• Records to process:
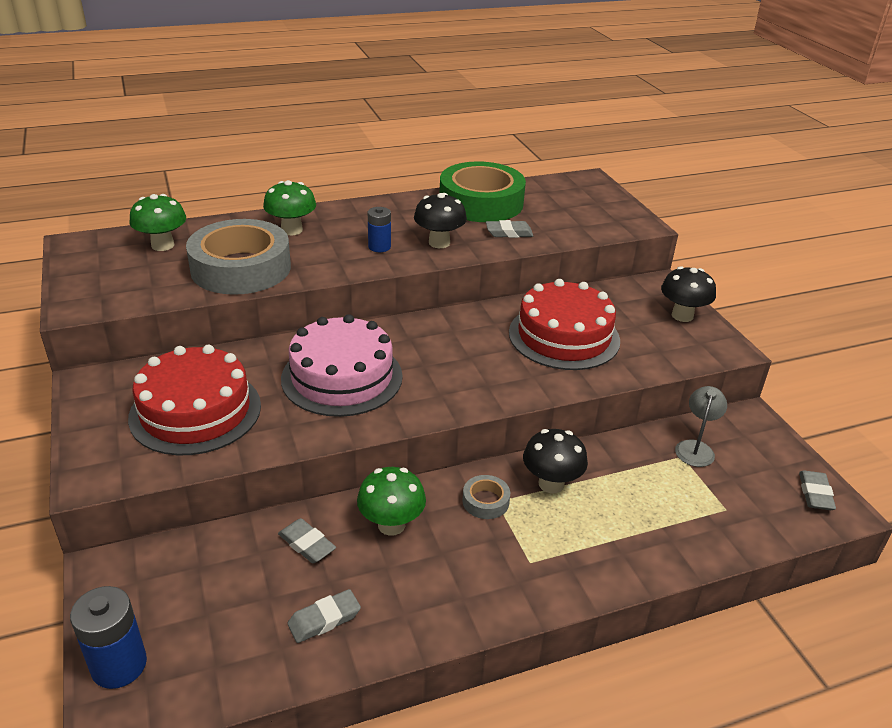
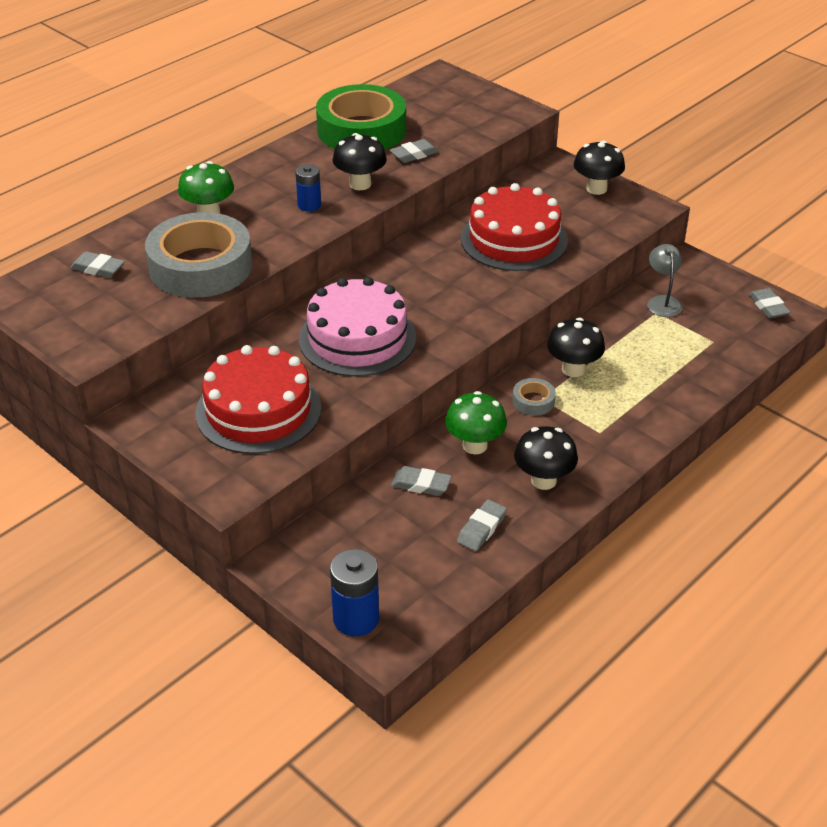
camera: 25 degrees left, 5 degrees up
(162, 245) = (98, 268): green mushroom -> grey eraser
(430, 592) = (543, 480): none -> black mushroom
---
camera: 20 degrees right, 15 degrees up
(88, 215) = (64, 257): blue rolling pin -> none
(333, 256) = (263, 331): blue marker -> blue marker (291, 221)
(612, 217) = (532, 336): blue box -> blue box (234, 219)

• What you will do:
Go through the listing above and write out exactly the lines starting with the one holding "camera: 25 degrees left, 5 degrees up" and running through the one holding "(430, 592) = (543, 480): none", ends included, and no others.

• Result of the task:
camera: 25 degrees left, 5 degrees up
(162, 245) = (98, 268): green mushroom -> grey eraser
(430, 592) = (543, 480): none -> black mushroom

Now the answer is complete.